Available records –

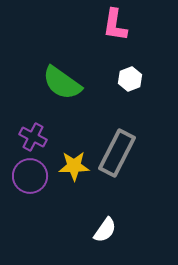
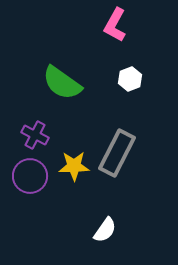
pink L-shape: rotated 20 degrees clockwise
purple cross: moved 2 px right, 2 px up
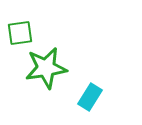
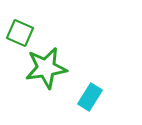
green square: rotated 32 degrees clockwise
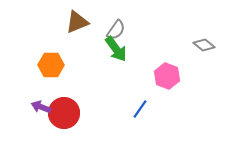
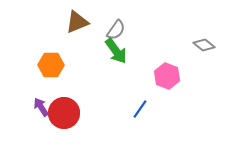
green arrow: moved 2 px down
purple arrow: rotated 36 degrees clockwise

...

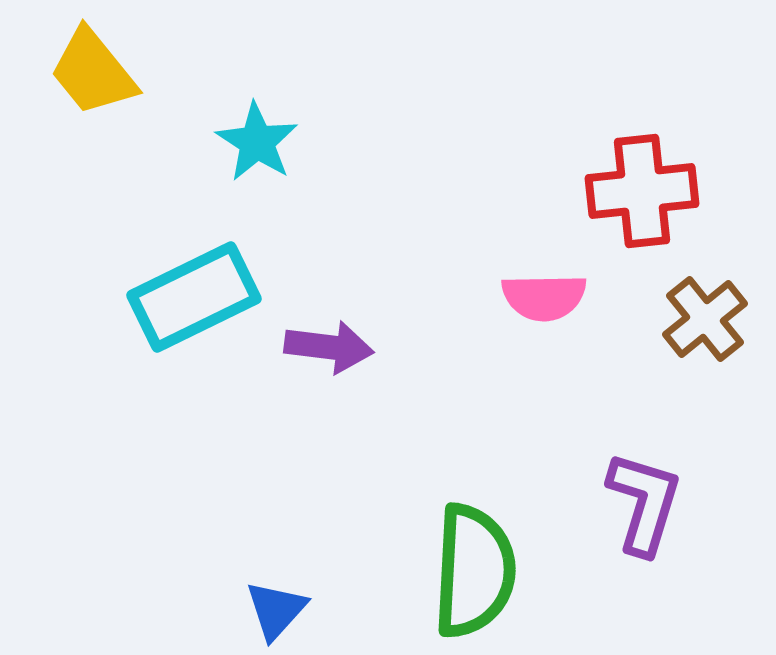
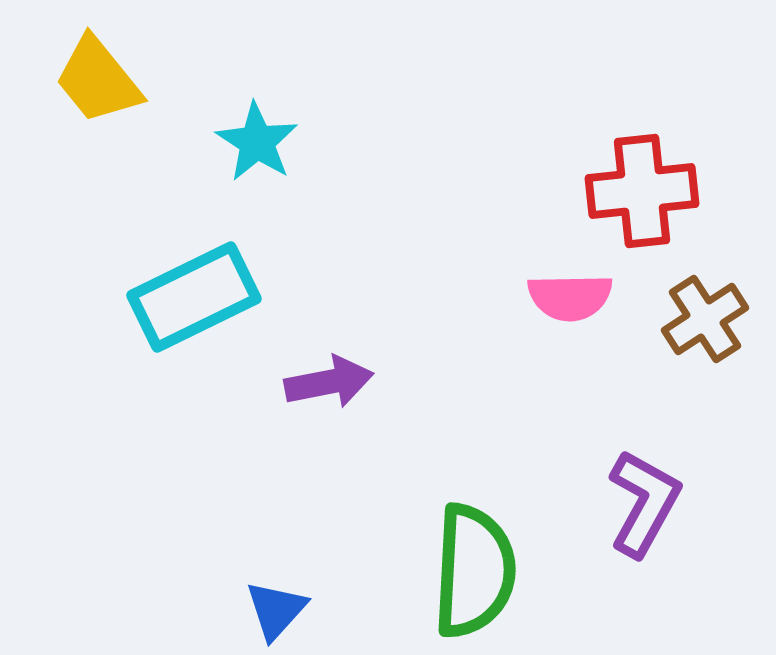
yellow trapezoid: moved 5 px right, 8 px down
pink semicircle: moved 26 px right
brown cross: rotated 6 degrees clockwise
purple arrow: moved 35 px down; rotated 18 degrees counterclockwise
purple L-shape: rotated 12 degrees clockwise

Required work –
Above are the records; please give again, exactly and in full, only the lines that run from the line with "green square: rotated 32 degrees clockwise" through the line with "purple arrow: rotated 36 degrees clockwise", with no pictures.

Solution to the problem –
green square: rotated 32 degrees clockwise
green arrow: moved 2 px down
purple arrow: rotated 36 degrees clockwise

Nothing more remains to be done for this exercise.